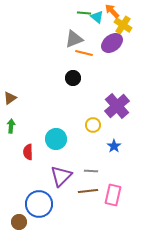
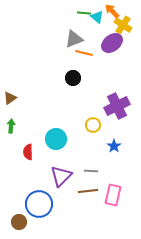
purple cross: rotated 15 degrees clockwise
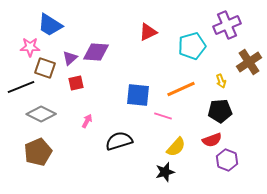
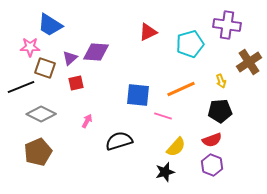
purple cross: rotated 32 degrees clockwise
cyan pentagon: moved 2 px left, 2 px up
purple hexagon: moved 15 px left, 5 px down
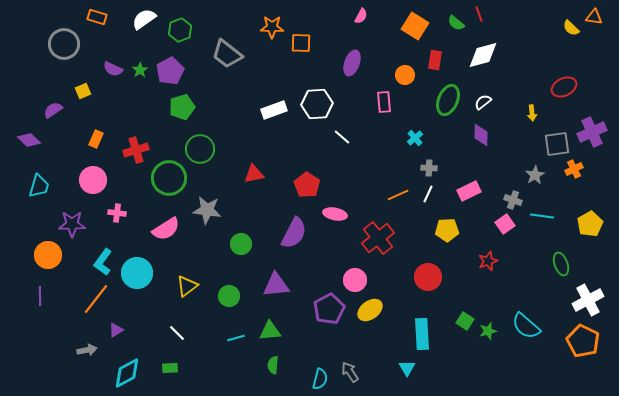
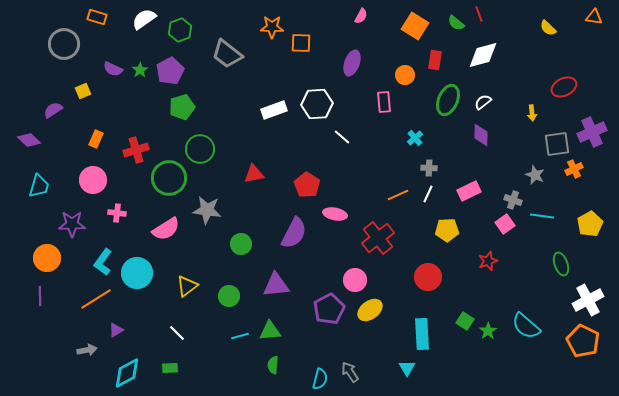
yellow semicircle at (571, 28): moved 23 px left
gray star at (535, 175): rotated 18 degrees counterclockwise
orange circle at (48, 255): moved 1 px left, 3 px down
orange line at (96, 299): rotated 20 degrees clockwise
green star at (488, 331): rotated 18 degrees counterclockwise
cyan line at (236, 338): moved 4 px right, 2 px up
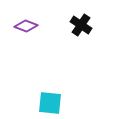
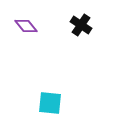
purple diamond: rotated 30 degrees clockwise
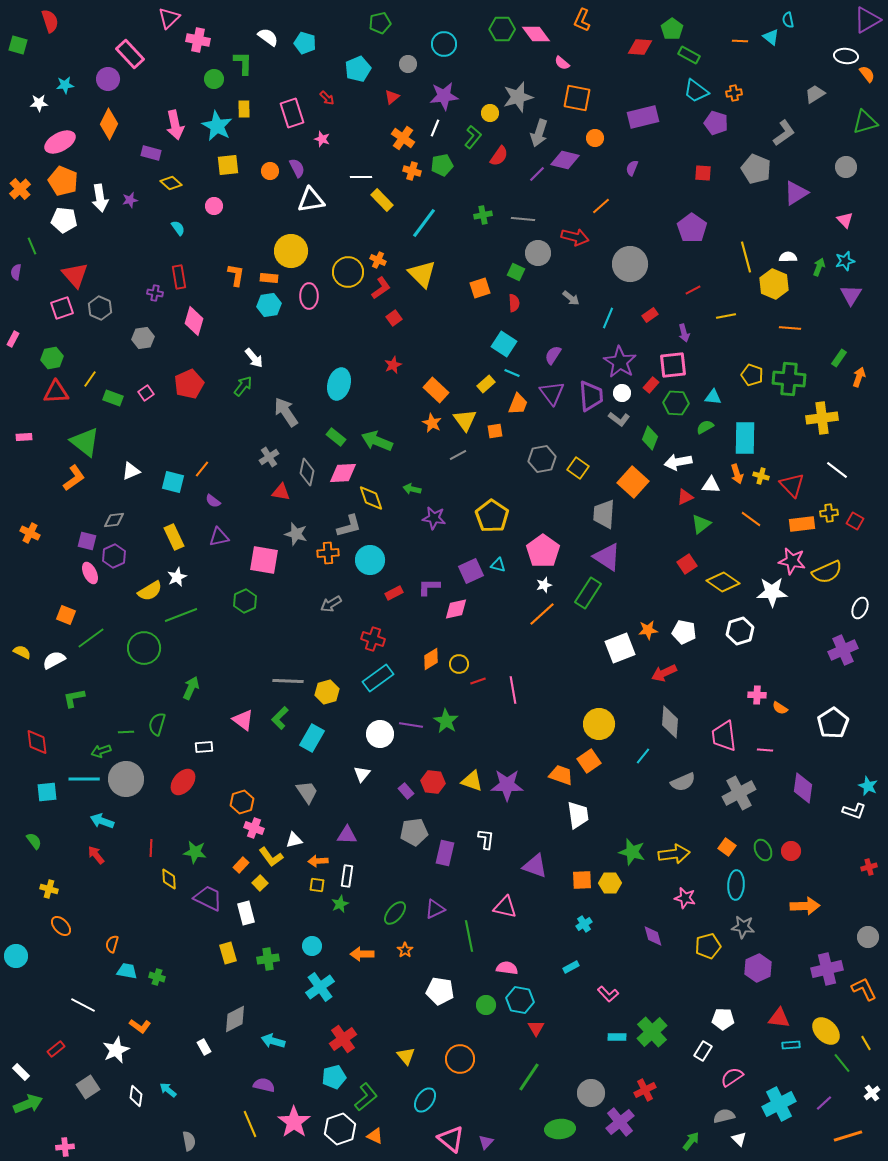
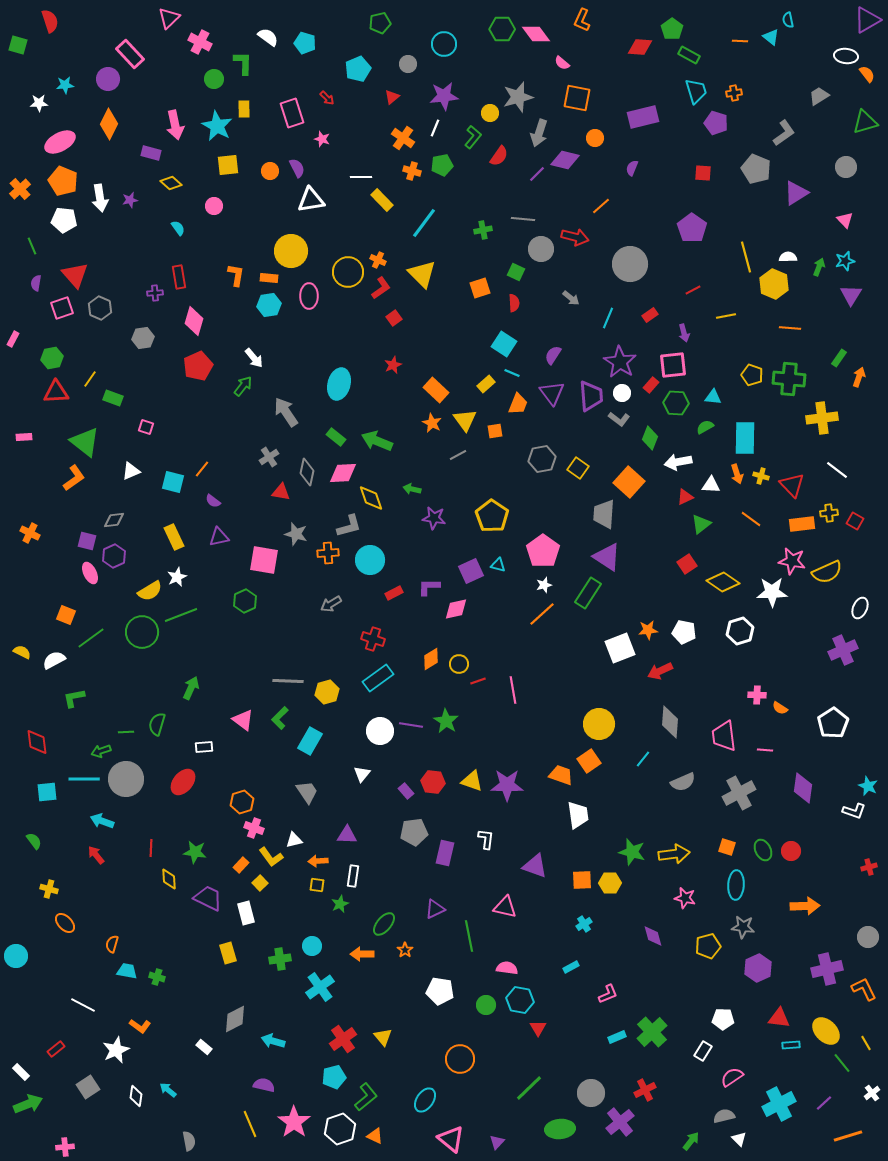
pink cross at (198, 40): moved 2 px right, 2 px down; rotated 15 degrees clockwise
cyan trapezoid at (696, 91): rotated 144 degrees counterclockwise
gray trapezoid at (815, 94): moved 4 px right, 2 px down
green cross at (483, 215): moved 15 px down
gray circle at (538, 253): moved 3 px right, 4 px up
purple semicircle at (16, 272): moved 20 px right, 11 px down
purple cross at (155, 293): rotated 14 degrees counterclockwise
red pentagon at (189, 384): moved 9 px right, 18 px up
pink square at (146, 393): moved 34 px down; rotated 35 degrees counterclockwise
orange square at (633, 482): moved 4 px left
green circle at (144, 648): moved 2 px left, 16 px up
red arrow at (664, 673): moved 4 px left, 2 px up
white circle at (380, 734): moved 3 px up
cyan rectangle at (312, 738): moved 2 px left, 3 px down
cyan line at (643, 756): moved 3 px down
orange square at (727, 847): rotated 18 degrees counterclockwise
white rectangle at (347, 876): moved 6 px right
green ellipse at (395, 913): moved 11 px left, 11 px down
orange ellipse at (61, 926): moved 4 px right, 3 px up
green cross at (268, 959): moved 12 px right
pink L-shape at (608, 994): rotated 70 degrees counterclockwise
red triangle at (536, 1028): moved 2 px right
cyan rectangle at (617, 1037): rotated 24 degrees counterclockwise
white rectangle at (204, 1047): rotated 21 degrees counterclockwise
yellow triangle at (406, 1056): moved 23 px left, 19 px up
green line at (529, 1077): moved 11 px down; rotated 12 degrees clockwise
purple triangle at (486, 1142): moved 11 px right
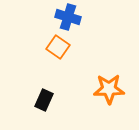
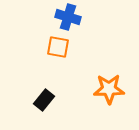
orange square: rotated 25 degrees counterclockwise
black rectangle: rotated 15 degrees clockwise
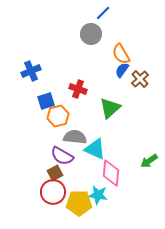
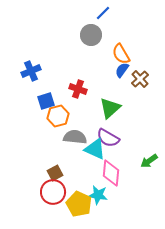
gray circle: moved 1 px down
purple semicircle: moved 46 px right, 18 px up
yellow pentagon: moved 1 px down; rotated 25 degrees clockwise
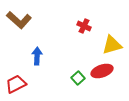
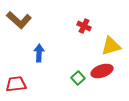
yellow triangle: moved 1 px left, 1 px down
blue arrow: moved 2 px right, 3 px up
red trapezoid: rotated 20 degrees clockwise
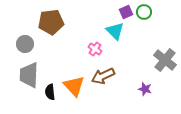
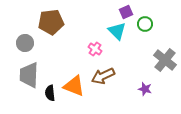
green circle: moved 1 px right, 12 px down
cyan triangle: moved 2 px right
gray circle: moved 1 px up
orange triangle: rotated 25 degrees counterclockwise
black semicircle: moved 1 px down
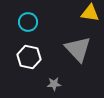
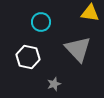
cyan circle: moved 13 px right
white hexagon: moved 1 px left
gray star: rotated 16 degrees counterclockwise
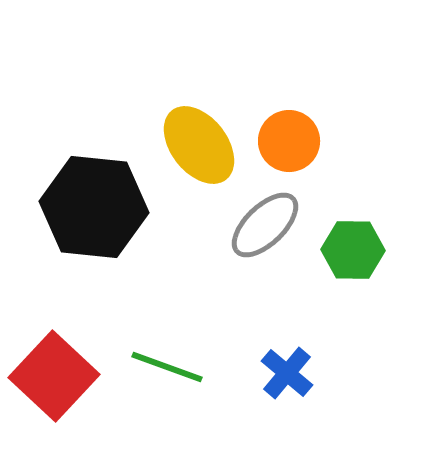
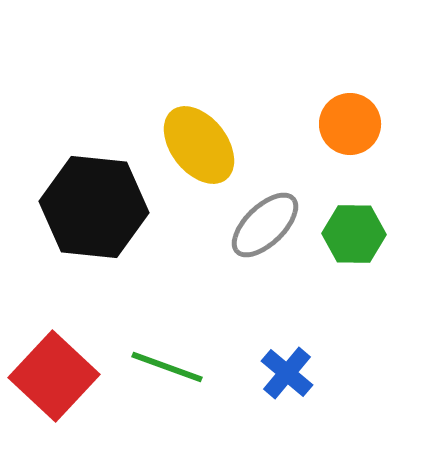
orange circle: moved 61 px right, 17 px up
green hexagon: moved 1 px right, 16 px up
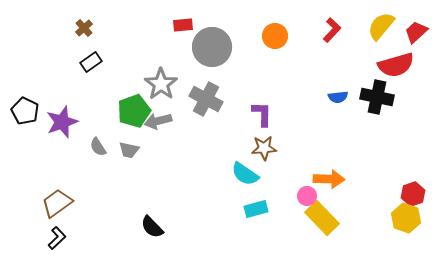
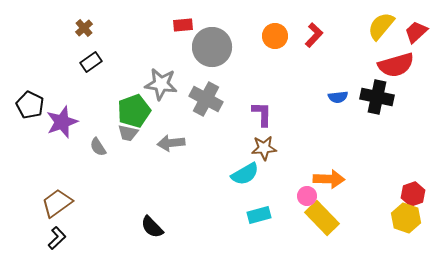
red L-shape: moved 18 px left, 5 px down
gray star: rotated 28 degrees counterclockwise
black pentagon: moved 5 px right, 6 px up
gray arrow: moved 13 px right, 22 px down; rotated 8 degrees clockwise
gray trapezoid: moved 1 px left, 17 px up
cyan semicircle: rotated 64 degrees counterclockwise
cyan rectangle: moved 3 px right, 6 px down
◆ ◆ ◆ ◆
> _EXERCISE_
What the answer needs is every record above, exactly as written, and no pictures.

> _SOLUTION TO THE PROBLEM_
purple cross: rotated 15 degrees clockwise
purple cross: rotated 32 degrees clockwise
cyan pentagon: moved 2 px left, 2 px up
purple hexagon: moved 15 px left, 5 px down
yellow semicircle at (571, 28): moved 23 px left
gray star at (535, 175): rotated 18 degrees counterclockwise
orange circle at (48, 255): moved 1 px left, 3 px down
orange line at (96, 299): rotated 20 degrees clockwise
green star at (488, 331): rotated 18 degrees counterclockwise
cyan line at (236, 338): moved 4 px right, 2 px up
purple diamond: rotated 30 degrees clockwise
pink cross at (198, 40): moved 2 px right, 2 px down; rotated 15 degrees clockwise
cyan trapezoid at (696, 91): rotated 144 degrees counterclockwise
gray trapezoid at (815, 94): moved 4 px right, 2 px down
green cross at (483, 215): moved 15 px down
gray circle at (538, 253): moved 3 px right, 4 px up
purple semicircle at (16, 272): moved 20 px right, 11 px down
purple cross at (155, 293): rotated 14 degrees counterclockwise
red pentagon at (189, 384): moved 9 px right, 18 px up
pink square at (146, 393): moved 34 px down; rotated 35 degrees counterclockwise
orange square at (633, 482): moved 4 px left
green circle at (144, 648): moved 2 px left, 16 px up
red arrow at (664, 673): moved 4 px left, 2 px up
white circle at (380, 734): moved 3 px up
cyan rectangle at (312, 738): moved 2 px left, 3 px down
cyan line at (643, 756): moved 3 px down
orange square at (727, 847): rotated 18 degrees counterclockwise
white rectangle at (347, 876): moved 6 px right
green ellipse at (395, 913): moved 11 px left, 11 px down
orange ellipse at (61, 926): moved 4 px right, 3 px up
green cross at (268, 959): moved 12 px right
pink L-shape at (608, 994): rotated 70 degrees counterclockwise
red triangle at (536, 1028): moved 2 px right
cyan rectangle at (617, 1037): rotated 24 degrees counterclockwise
white rectangle at (204, 1047): rotated 21 degrees counterclockwise
yellow triangle at (406, 1056): moved 23 px left, 19 px up
green line at (529, 1077): moved 11 px down; rotated 12 degrees clockwise
purple triangle at (486, 1142): moved 11 px right
orange square: rotated 25 degrees counterclockwise
black rectangle: rotated 15 degrees clockwise
gray circle: moved 1 px down
purple semicircle: moved 46 px right, 18 px up
yellow pentagon: moved 1 px down; rotated 25 degrees clockwise
yellow triangle: moved 1 px left, 1 px down
blue arrow: moved 2 px right, 3 px up
red trapezoid: rotated 20 degrees clockwise
green circle: moved 1 px right, 12 px down
cyan triangle: moved 2 px right
gray circle: moved 1 px up
orange triangle: rotated 25 degrees counterclockwise
black semicircle: moved 1 px down
cyan circle: moved 13 px right
white hexagon: moved 1 px left
gray star: rotated 16 degrees counterclockwise
orange circle: moved 61 px right, 17 px up
green hexagon: moved 1 px right, 16 px up
red L-shape: moved 18 px left, 5 px down
gray star: rotated 28 degrees counterclockwise
black pentagon: moved 5 px right, 6 px up
gray arrow: moved 13 px right, 22 px down; rotated 8 degrees clockwise
gray trapezoid: moved 1 px left, 17 px up
cyan semicircle: rotated 64 degrees counterclockwise
cyan rectangle: moved 3 px right, 6 px down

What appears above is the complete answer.